> Exercise directions
Turn all the rows below into a numbered list, skipping any blank lines. Leave the pictures out of your answer.

(Saved data entries)
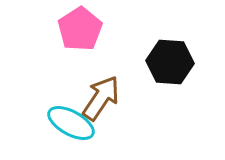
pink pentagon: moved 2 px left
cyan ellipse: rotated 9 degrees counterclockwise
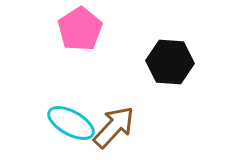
brown arrow: moved 13 px right, 29 px down; rotated 9 degrees clockwise
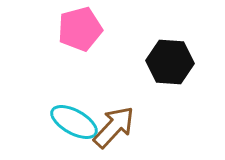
pink pentagon: rotated 18 degrees clockwise
cyan ellipse: moved 3 px right, 1 px up
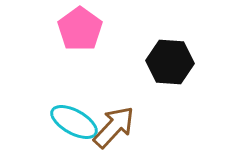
pink pentagon: rotated 21 degrees counterclockwise
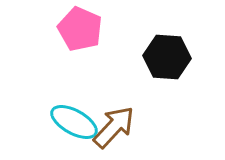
pink pentagon: rotated 12 degrees counterclockwise
black hexagon: moved 3 px left, 5 px up
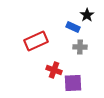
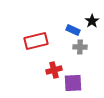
black star: moved 5 px right, 6 px down
blue rectangle: moved 3 px down
red rectangle: rotated 10 degrees clockwise
red cross: rotated 35 degrees counterclockwise
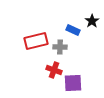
gray cross: moved 20 px left
red cross: rotated 35 degrees clockwise
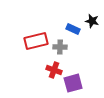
black star: rotated 24 degrees counterclockwise
blue rectangle: moved 1 px up
purple square: rotated 12 degrees counterclockwise
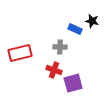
blue rectangle: moved 2 px right
red rectangle: moved 16 px left, 12 px down
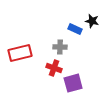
red cross: moved 2 px up
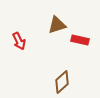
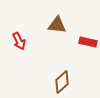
brown triangle: rotated 24 degrees clockwise
red rectangle: moved 8 px right, 2 px down
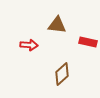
red arrow: moved 10 px right, 4 px down; rotated 60 degrees counterclockwise
brown diamond: moved 8 px up
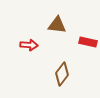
brown diamond: rotated 10 degrees counterclockwise
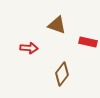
brown triangle: rotated 12 degrees clockwise
red arrow: moved 3 px down
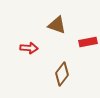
red rectangle: rotated 24 degrees counterclockwise
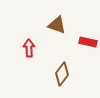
red rectangle: rotated 24 degrees clockwise
red arrow: rotated 96 degrees counterclockwise
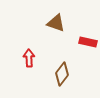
brown triangle: moved 1 px left, 2 px up
red arrow: moved 10 px down
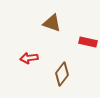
brown triangle: moved 4 px left
red arrow: rotated 96 degrees counterclockwise
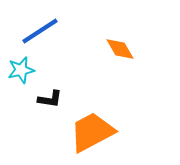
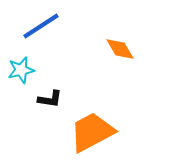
blue line: moved 1 px right, 5 px up
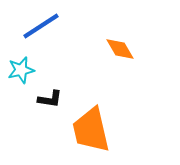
orange trapezoid: moved 1 px left, 2 px up; rotated 75 degrees counterclockwise
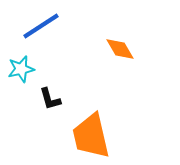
cyan star: moved 1 px up
black L-shape: rotated 65 degrees clockwise
orange trapezoid: moved 6 px down
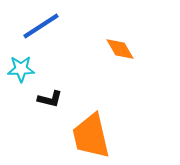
cyan star: rotated 12 degrees clockwise
black L-shape: rotated 60 degrees counterclockwise
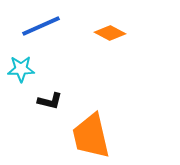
blue line: rotated 9 degrees clockwise
orange diamond: moved 10 px left, 16 px up; rotated 32 degrees counterclockwise
black L-shape: moved 2 px down
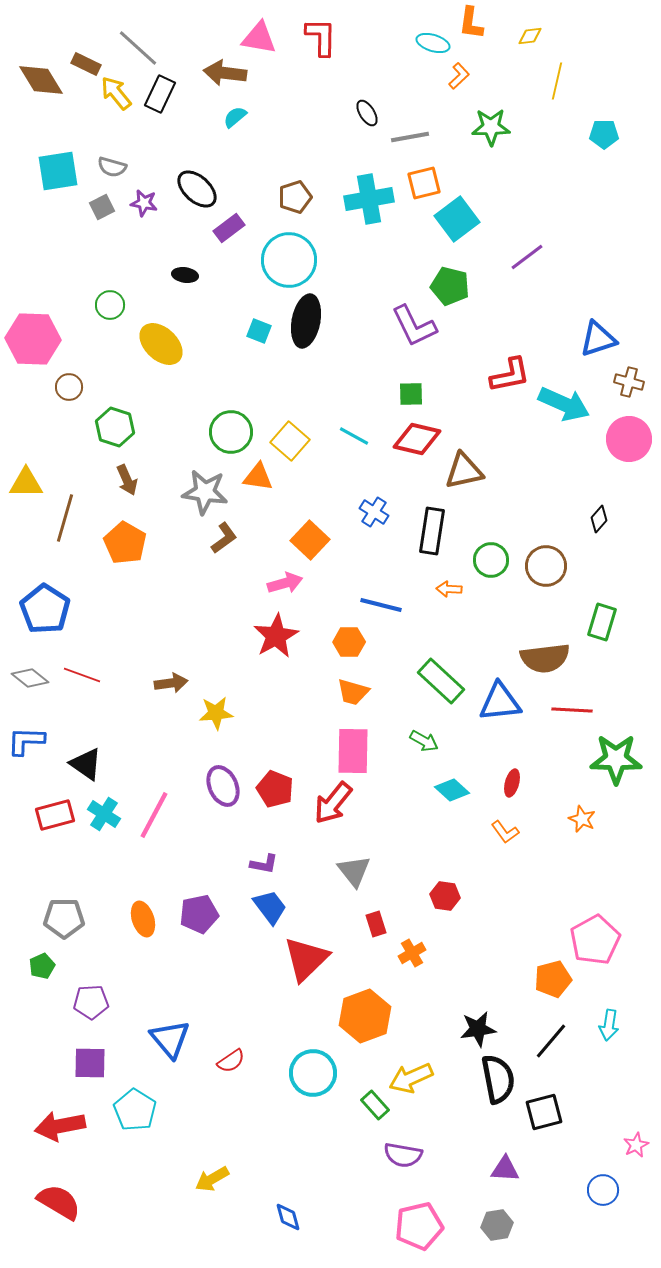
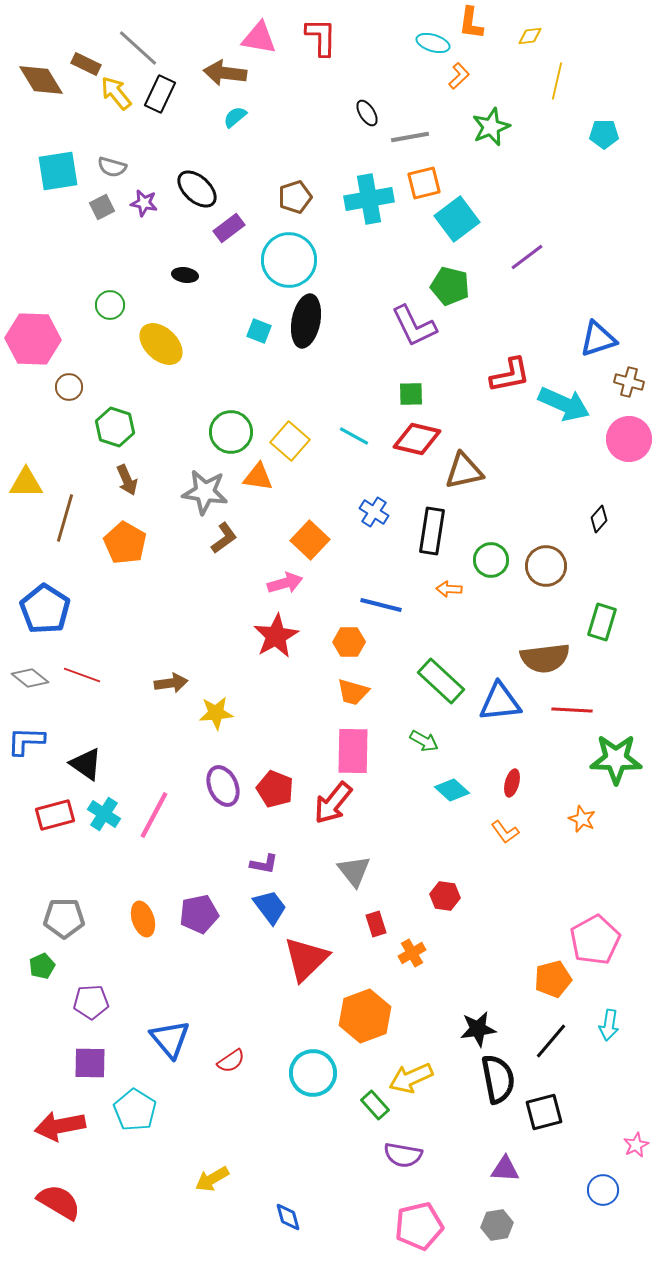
green star at (491, 127): rotated 21 degrees counterclockwise
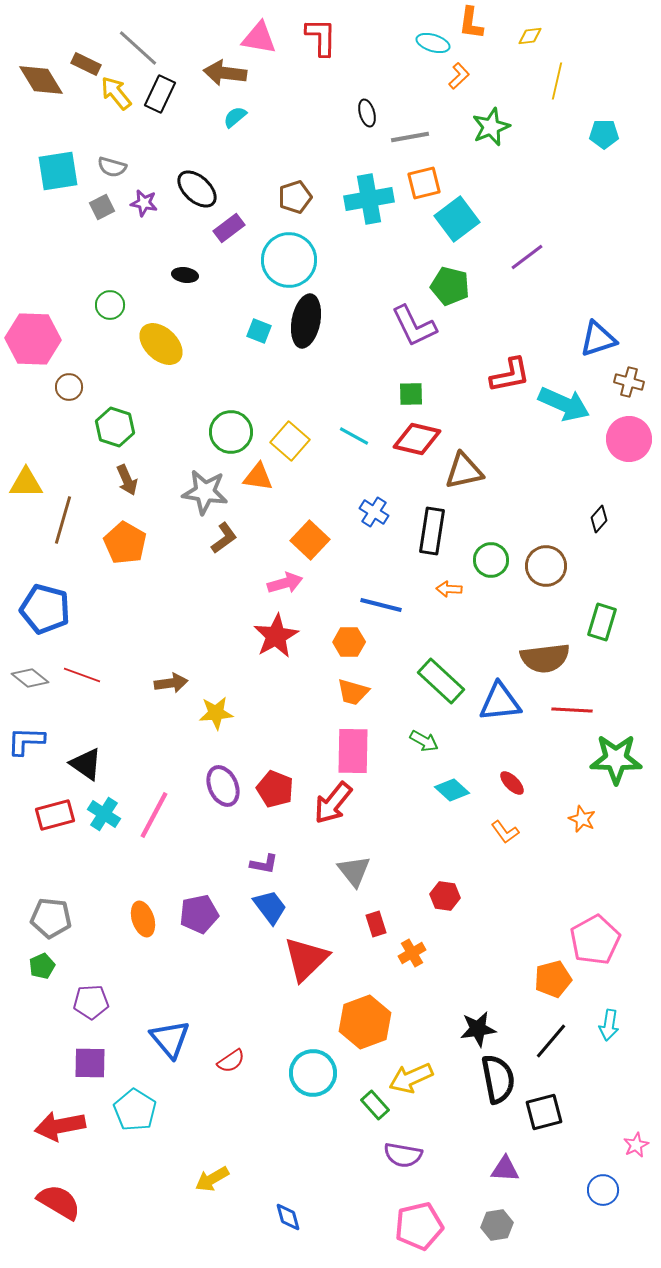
black ellipse at (367, 113): rotated 16 degrees clockwise
brown line at (65, 518): moved 2 px left, 2 px down
blue pentagon at (45, 609): rotated 18 degrees counterclockwise
red ellipse at (512, 783): rotated 60 degrees counterclockwise
gray pentagon at (64, 918): moved 13 px left; rotated 6 degrees clockwise
orange hexagon at (365, 1016): moved 6 px down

> Result of this exercise
1. pink pentagon: moved 2 px left
2. cyan ellipse: rotated 9 degrees counterclockwise
3. brown arrow: moved 13 px right, 29 px down; rotated 9 degrees clockwise
4. pink pentagon: rotated 18 degrees clockwise
5. cyan ellipse: moved 3 px right, 1 px up
6. pink pentagon: rotated 21 degrees counterclockwise
7. pink pentagon: rotated 12 degrees counterclockwise
8. black hexagon: moved 3 px left, 5 px up
9. black star: moved 5 px right, 6 px down
10. blue rectangle: moved 3 px down
11. red rectangle: rotated 10 degrees clockwise
12. red cross: rotated 35 degrees counterclockwise
13. gray cross: moved 20 px left
14. red cross: rotated 35 degrees clockwise
15. black star: rotated 24 degrees counterclockwise
16. blue rectangle: moved 1 px up
17. purple square: rotated 12 degrees counterclockwise
18. blue rectangle: moved 2 px right
19. red rectangle: moved 16 px left, 12 px down
20. red cross: moved 2 px up
21. brown triangle: rotated 24 degrees clockwise
22. red rectangle: moved 8 px right, 2 px down
23. red arrow: moved 10 px right, 4 px down; rotated 60 degrees counterclockwise
24. brown diamond: moved 8 px up
25. brown diamond: rotated 10 degrees counterclockwise
26. brown triangle: rotated 12 degrees clockwise
27. red arrow: moved 3 px down
28. red rectangle: rotated 24 degrees counterclockwise
29. red rectangle: rotated 24 degrees clockwise
30. red arrow: rotated 96 degrees counterclockwise
31. brown triangle: moved 1 px left, 2 px up
32. red arrow: moved 10 px down
33. brown triangle: moved 4 px left
34. red arrow: rotated 96 degrees counterclockwise
35. blue line: moved 1 px right, 5 px up
36. orange trapezoid: moved 1 px left, 2 px up; rotated 75 degrees counterclockwise
37. cyan star: moved 1 px up
38. black L-shape: rotated 65 degrees clockwise
39. orange trapezoid: moved 6 px down
40. cyan star: rotated 12 degrees clockwise
41. black L-shape: rotated 60 degrees counterclockwise
42. blue line: rotated 9 degrees clockwise
43. orange diamond: moved 10 px left, 16 px up; rotated 32 degrees counterclockwise
44. black L-shape: moved 2 px down
45. green star at (491, 127): rotated 21 degrees counterclockwise
46. black ellipse at (367, 113): rotated 16 degrees clockwise
47. brown line at (65, 518): moved 2 px left, 2 px down
48. blue pentagon at (45, 609): rotated 18 degrees counterclockwise
49. red ellipse at (512, 783): rotated 60 degrees counterclockwise
50. gray pentagon at (64, 918): moved 13 px left; rotated 6 degrees clockwise
51. orange hexagon at (365, 1016): moved 6 px down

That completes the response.